## What you need to do
Write out the material below again, line for line, without any images.

Data to use Start Marker

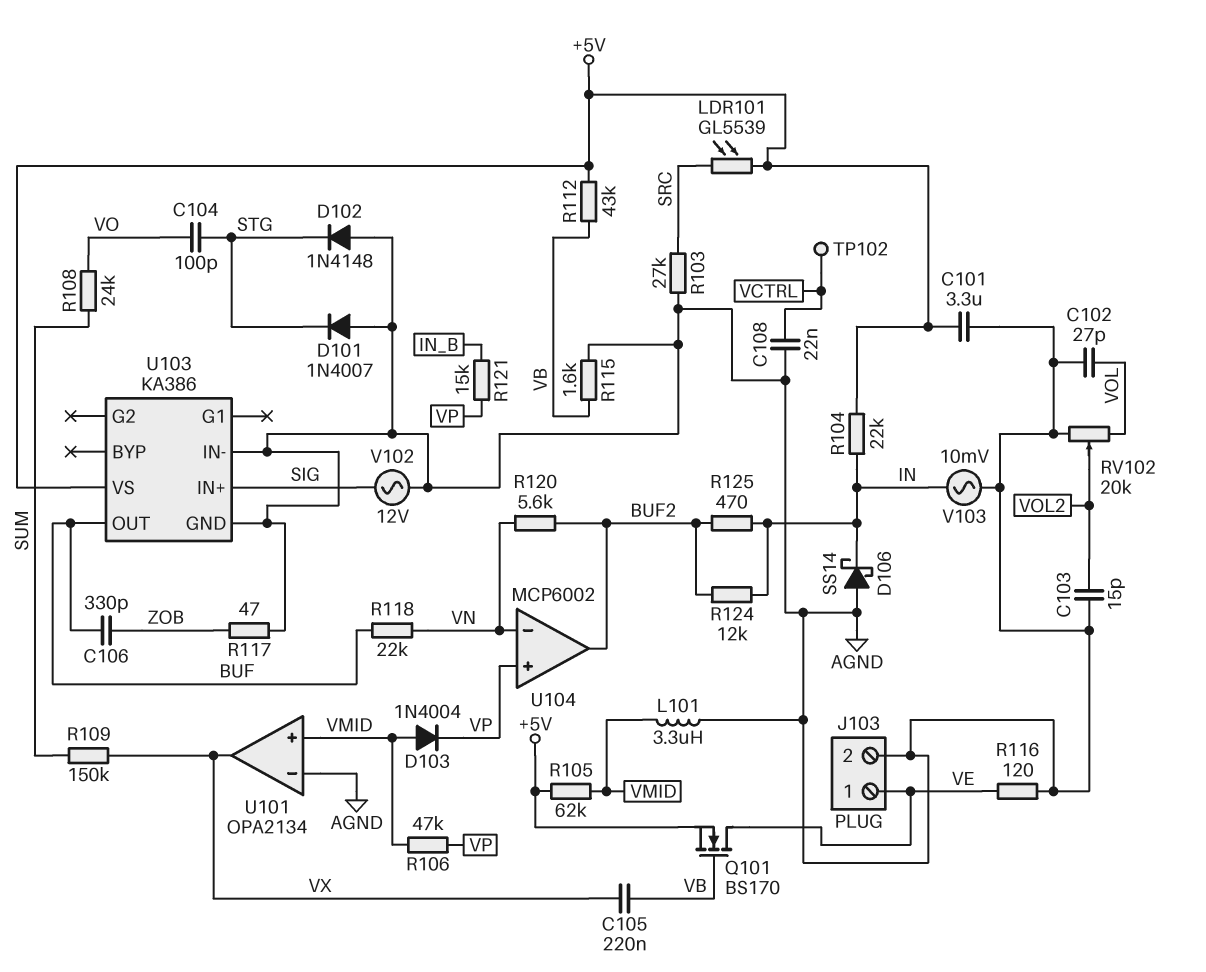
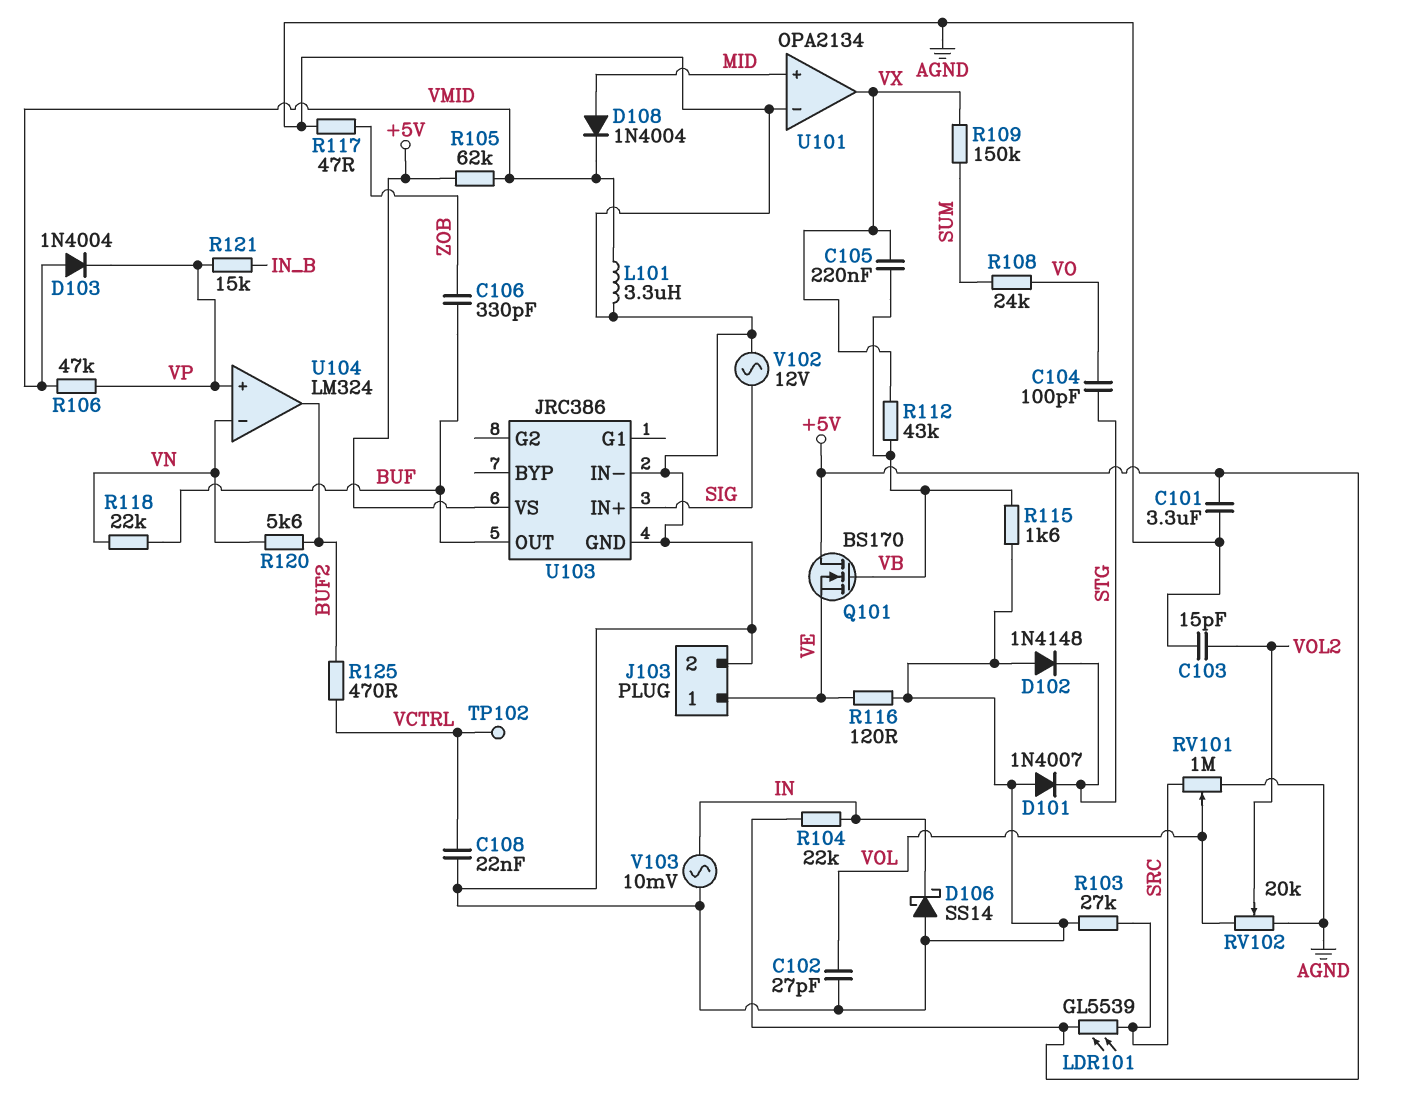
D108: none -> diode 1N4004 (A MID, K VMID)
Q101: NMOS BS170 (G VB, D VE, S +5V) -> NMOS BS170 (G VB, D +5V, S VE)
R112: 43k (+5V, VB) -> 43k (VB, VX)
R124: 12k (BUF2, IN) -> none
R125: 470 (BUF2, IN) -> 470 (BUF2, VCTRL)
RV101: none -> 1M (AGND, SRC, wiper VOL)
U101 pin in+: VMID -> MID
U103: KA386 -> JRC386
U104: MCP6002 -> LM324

Data to use End Marker

## Completed exercise
D108: none -> diode 1N4004 (A MID, K VMID)
Q101: NMOS BS170 (G VB, D VE, S +5V) -> NMOS BS170 (G VB, D +5V, S VE)
R112: 43k (+5V, VB) -> 43k (VB, VX)
R124: 12k (BUF2, IN) -> none
R125: 470 (BUF2, IN) -> 470 (BUF2, VCTRL)
RV101: none -> 1M (AGND, SRC, wiper VOL)
U101 pin in+: VMID -> MID
U103: KA386 -> JRC386
U104: MCP6002 -> LM324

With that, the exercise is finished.